## begin Record set

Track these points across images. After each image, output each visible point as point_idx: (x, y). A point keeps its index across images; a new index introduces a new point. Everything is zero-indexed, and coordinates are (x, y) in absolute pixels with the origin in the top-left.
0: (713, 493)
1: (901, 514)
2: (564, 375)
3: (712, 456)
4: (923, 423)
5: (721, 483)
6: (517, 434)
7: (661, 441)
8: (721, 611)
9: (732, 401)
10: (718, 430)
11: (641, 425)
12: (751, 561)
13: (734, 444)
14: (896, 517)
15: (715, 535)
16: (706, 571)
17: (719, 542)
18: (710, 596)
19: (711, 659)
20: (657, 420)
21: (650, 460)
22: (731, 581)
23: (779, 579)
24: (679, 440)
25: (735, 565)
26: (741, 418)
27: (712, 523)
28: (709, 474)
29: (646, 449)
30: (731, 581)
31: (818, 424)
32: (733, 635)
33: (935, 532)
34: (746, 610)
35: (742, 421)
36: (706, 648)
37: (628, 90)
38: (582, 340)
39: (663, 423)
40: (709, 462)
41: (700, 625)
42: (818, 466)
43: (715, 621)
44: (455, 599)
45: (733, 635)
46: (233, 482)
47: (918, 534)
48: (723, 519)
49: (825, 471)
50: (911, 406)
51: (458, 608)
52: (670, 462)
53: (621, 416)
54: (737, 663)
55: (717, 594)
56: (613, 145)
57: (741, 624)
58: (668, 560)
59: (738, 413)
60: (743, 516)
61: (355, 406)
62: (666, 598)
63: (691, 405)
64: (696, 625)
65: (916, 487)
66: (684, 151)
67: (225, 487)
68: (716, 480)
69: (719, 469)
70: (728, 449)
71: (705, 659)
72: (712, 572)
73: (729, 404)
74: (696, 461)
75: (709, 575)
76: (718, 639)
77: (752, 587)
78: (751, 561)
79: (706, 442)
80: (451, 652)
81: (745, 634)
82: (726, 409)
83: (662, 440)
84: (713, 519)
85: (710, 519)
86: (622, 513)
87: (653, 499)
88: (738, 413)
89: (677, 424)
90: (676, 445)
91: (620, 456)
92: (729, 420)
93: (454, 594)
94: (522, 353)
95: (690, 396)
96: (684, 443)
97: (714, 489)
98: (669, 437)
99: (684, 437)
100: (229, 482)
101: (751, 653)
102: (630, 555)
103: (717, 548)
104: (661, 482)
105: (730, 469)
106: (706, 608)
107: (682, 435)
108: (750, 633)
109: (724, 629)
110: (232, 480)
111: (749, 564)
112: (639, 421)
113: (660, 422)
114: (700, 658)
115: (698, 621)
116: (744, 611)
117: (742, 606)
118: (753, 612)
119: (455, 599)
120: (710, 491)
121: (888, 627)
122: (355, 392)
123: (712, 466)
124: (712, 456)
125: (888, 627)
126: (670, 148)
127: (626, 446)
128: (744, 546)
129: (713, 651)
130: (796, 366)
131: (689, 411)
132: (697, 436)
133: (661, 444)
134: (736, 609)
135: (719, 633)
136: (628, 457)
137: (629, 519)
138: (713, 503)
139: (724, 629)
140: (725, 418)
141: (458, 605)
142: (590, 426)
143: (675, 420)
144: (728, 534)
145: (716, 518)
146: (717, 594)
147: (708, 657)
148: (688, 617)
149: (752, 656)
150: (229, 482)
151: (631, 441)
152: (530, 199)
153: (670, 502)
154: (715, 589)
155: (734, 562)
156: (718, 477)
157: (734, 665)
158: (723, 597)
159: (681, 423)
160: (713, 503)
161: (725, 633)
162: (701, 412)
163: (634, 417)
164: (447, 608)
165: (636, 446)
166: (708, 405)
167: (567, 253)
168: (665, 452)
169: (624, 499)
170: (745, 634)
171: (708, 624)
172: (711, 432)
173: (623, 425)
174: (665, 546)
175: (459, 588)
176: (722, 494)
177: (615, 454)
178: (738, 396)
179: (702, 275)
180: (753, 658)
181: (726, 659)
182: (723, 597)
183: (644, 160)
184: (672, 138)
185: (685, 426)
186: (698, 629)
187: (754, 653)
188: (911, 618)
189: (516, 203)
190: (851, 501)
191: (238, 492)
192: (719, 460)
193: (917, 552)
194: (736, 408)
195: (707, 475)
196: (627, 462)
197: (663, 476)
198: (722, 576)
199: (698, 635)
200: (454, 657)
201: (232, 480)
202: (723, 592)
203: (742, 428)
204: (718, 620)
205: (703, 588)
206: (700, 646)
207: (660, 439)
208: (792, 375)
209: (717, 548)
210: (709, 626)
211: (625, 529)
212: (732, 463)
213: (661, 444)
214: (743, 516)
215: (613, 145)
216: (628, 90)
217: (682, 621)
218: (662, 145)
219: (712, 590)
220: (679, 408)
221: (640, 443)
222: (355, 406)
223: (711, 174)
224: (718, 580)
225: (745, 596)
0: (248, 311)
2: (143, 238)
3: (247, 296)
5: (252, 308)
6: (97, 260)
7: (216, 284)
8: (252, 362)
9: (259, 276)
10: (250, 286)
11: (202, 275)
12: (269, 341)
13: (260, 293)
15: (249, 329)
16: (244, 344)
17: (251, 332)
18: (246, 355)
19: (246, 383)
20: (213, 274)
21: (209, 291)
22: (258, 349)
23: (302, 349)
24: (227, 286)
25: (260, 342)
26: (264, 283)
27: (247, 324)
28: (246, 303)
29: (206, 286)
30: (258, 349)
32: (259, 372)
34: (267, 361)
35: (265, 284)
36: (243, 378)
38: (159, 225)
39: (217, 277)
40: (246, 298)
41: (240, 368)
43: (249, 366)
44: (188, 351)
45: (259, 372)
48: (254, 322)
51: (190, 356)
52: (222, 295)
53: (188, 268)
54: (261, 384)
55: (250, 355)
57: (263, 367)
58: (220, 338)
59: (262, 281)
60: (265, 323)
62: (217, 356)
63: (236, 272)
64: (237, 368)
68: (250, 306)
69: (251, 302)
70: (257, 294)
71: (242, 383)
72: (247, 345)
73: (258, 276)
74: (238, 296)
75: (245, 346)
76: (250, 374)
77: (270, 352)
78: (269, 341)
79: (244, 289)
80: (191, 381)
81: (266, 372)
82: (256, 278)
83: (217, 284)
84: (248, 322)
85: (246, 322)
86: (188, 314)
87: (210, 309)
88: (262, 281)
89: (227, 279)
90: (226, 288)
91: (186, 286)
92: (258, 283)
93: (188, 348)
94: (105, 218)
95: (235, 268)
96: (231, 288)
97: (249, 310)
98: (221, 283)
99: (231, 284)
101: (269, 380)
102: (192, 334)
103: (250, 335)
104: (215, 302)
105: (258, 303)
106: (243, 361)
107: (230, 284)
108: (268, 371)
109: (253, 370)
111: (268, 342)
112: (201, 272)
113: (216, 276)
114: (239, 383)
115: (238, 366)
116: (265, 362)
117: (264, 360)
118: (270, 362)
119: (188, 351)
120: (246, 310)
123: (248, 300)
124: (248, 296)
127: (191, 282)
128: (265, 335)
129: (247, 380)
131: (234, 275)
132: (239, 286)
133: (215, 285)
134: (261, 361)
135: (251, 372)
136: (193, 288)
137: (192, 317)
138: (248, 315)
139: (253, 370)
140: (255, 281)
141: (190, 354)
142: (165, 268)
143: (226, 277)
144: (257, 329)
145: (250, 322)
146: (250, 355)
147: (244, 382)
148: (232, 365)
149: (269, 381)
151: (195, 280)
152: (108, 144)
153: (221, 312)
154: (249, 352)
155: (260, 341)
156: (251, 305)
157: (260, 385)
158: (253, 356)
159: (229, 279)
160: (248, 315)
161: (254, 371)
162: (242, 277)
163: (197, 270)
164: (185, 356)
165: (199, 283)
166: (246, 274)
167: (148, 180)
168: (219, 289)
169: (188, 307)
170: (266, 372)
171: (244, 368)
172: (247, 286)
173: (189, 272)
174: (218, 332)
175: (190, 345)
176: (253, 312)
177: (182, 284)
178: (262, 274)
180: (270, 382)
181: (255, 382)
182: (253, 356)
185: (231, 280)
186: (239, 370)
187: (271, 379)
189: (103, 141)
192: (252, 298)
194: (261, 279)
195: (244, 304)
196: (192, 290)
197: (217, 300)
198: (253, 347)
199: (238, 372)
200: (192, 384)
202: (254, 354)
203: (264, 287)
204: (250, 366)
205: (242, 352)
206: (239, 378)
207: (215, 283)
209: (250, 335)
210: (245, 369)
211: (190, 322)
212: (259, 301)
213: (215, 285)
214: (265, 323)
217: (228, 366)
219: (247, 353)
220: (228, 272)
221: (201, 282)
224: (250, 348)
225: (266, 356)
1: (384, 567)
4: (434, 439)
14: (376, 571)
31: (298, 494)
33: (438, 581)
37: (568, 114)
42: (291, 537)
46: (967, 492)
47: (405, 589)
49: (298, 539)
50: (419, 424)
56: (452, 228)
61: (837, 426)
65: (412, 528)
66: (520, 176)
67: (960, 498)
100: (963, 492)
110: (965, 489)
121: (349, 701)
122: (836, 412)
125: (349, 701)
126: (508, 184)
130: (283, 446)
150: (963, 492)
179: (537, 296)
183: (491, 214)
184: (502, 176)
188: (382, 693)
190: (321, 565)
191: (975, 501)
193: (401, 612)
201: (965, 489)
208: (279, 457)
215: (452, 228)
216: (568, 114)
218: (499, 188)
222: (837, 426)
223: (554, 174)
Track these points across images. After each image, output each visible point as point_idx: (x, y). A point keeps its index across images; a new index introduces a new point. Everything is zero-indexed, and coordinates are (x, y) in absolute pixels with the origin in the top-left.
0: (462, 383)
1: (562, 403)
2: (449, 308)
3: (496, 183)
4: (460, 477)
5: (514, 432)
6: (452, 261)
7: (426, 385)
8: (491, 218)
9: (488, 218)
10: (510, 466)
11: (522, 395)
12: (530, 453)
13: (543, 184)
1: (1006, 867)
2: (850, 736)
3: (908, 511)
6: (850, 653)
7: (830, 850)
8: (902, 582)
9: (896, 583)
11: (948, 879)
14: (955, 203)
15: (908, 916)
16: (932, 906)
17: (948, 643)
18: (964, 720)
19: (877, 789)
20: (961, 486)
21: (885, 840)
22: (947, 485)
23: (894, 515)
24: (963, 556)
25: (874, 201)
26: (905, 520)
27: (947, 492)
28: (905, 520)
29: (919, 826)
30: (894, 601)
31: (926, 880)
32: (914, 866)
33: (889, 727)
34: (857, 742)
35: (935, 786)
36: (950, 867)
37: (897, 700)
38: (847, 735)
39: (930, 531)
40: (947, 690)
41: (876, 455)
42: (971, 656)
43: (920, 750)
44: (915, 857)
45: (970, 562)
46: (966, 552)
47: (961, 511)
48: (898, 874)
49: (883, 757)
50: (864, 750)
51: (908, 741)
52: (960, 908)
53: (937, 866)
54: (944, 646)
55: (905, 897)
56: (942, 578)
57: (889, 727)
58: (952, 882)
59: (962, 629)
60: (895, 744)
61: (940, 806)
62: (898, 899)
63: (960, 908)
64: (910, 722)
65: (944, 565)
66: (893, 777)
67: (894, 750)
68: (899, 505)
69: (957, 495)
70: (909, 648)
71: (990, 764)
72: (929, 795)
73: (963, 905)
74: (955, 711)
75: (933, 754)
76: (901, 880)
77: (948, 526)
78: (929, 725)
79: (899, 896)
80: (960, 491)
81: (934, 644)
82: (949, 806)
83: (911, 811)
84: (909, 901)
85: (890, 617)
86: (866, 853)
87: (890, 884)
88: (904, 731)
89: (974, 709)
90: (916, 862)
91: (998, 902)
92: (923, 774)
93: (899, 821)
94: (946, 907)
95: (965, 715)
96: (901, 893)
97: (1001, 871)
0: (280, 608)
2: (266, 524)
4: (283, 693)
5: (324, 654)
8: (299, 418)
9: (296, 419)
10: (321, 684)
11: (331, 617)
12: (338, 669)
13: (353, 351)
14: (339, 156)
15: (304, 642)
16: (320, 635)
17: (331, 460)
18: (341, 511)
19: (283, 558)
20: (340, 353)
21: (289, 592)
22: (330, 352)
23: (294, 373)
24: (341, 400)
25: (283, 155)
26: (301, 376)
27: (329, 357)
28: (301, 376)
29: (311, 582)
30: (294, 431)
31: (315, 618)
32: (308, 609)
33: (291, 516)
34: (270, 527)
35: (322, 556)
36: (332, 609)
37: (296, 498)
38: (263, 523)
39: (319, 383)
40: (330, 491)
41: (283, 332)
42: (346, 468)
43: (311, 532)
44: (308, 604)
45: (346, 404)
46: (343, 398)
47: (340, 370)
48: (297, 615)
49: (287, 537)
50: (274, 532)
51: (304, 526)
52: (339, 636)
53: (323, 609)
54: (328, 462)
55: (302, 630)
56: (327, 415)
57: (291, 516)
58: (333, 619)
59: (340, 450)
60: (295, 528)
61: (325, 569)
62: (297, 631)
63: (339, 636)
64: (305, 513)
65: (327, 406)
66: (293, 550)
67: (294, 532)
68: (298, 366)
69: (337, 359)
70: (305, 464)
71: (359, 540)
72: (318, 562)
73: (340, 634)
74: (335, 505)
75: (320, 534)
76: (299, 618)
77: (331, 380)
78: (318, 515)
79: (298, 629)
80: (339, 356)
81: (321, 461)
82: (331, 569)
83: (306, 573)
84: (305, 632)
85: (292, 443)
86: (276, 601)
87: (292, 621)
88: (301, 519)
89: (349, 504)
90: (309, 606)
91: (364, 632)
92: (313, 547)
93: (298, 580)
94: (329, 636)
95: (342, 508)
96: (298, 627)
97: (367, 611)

## end Record set

→ **Task**
Starting at the line with "14: (955, 203)" and ending at the line with "74: (335, 505)", turn those lines into a numbered list, skipping any blank lines.

→ **Written reply**
1. 14: (955, 203)
2. 15: (908, 916)
3. 16: (932, 906)
4. 17: (948, 643)
5. 18: (964, 720)
6. 19: (877, 789)
7. 20: (961, 486)
8. 21: (885, 840)
9. 22: (947, 485)
10. 23: (894, 515)
11. 24: (963, 556)
12. 25: (874, 201)
13. 26: (905, 520)
14. 27: (947, 492)
15. 28: (905, 520)
16. 29: (919, 826)
17. 30: (894, 601)
18. 31: (926, 880)
19. 32: (914, 866)
20. 33: (889, 727)
21. 34: (857, 742)
22. 35: (935, 786)
23. 36: (950, 867)
24. 37: (897, 700)
25. 38: (847, 735)
26. 39: (930, 531)
27. 40: (947, 690)
28. 41: (876, 455)
29. 42: (971, 656)
30. 43: (920, 750)
31. 44: (915, 857)
32. 45: (970, 562)
33. 46: (966, 552)
34. 47: (961, 511)
35. 48: (898, 874)
36. 49: (883, 757)
37. 50: (864, 750)
38. 51: (908, 741)
39. 52: (960, 908)
40. 53: (937, 866)
41. 54: (944, 646)
42. 55: (905, 897)
43. 56: (942, 578)
44. 57: (889, 727)
45. 58: (952, 882)
46. 59: (962, 629)
47. 60: (895, 744)
48. 61: (940, 806)
49. 62: (898, 899)
50. 63: (960, 908)
51. 64: (910, 722)
52. 65: (944, 565)
53. 66: (893, 777)
54. 67: (894, 750)
55. 68: (899, 505)
56. 69: (957, 495)
57. 70: (909, 648)
58. 71: (990, 764)
59. 72: (929, 795)
60. 73: (963, 905)
61. 74: (955, 711)
62. 75: (933, 754)
63. 76: (901, 880)
64. 77: (948, 526)
65. 78: (929, 725)
66. 79: (899, 896)
67. 80: (960, 491)
68. 81: (934, 644)
69. 82: (949, 806)
70. 83: (911, 811)
71. 84: (909, 901)
72. 85: (890, 617)
73. 86: (866, 853)
74. 87: (890, 884)
75. 88: (904, 731)
76. 89: (974, 709)
77. 90: (916, 862)
78. 91: (998, 902)
79. 92: (923, 774)
80. 93: (899, 821)
81. 94: (946, 907)
82. 95: (965, 715)
83. 96: (901, 893)
84. 97: (1001, 871)
85. 0: (280, 608)
86. 2: (266, 524)
87. 4: (283, 693)
88. 5: (324, 654)
89. 8: (299, 418)
90. 9: (296, 419)
91. 10: (321, 684)
92. 11: (331, 617)
93. 12: (338, 669)
94. 13: (353, 351)
95. 14: (339, 156)
96. 15: (304, 642)
97. 16: (320, 635)
98. 17: (331, 460)
99. 18: (341, 511)
100. 19: (283, 558)
101. 20: (340, 353)
102. 21: (289, 592)
103. 22: (330, 352)
104. 23: (294, 373)
105. 24: (341, 400)
106. 25: (283, 155)
107. 26: (301, 376)
108. 27: (329, 357)
109. 28: (301, 376)
110. 29: (311, 582)
111. 30: (294, 431)
112. 31: (315, 618)
113. 32: (308, 609)
114. 33: (291, 516)
115. 34: (270, 527)
116. 35: (322, 556)
117. 36: (332, 609)
118. 37: (296, 498)
119. 38: (263, 523)
120. 39: (319, 383)
121. 40: (330, 491)
122. 41: (283, 332)
123. 42: (346, 468)
124. 43: (311, 532)
125. 44: (308, 604)
126. 45: (346, 404)
127. 46: (343, 398)
128. 47: (340, 370)
129. 48: (297, 615)
130. 49: (287, 537)
131. 50: (274, 532)
132. 51: (304, 526)
133. 52: (339, 636)
134. 53: (323, 609)
135. 54: (328, 462)
136. 55: (302, 630)
137. 56: (327, 415)
138. 57: (291, 516)
139. 58: (333, 619)
140. 59: (340, 450)
141. 60: (295, 528)
142. 61: (325, 569)
143. 62: (297, 631)
144. 63: (339, 636)
145. 64: (305, 513)
146. 65: (327, 406)
147. 66: (293, 550)
148. 67: (294, 532)
149. 68: (298, 366)
150. 69: (337, 359)
151. 70: (305, 464)
152. 71: (359, 540)
153. 72: (318, 562)
154. 73: (340, 634)
155. 74: (335, 505)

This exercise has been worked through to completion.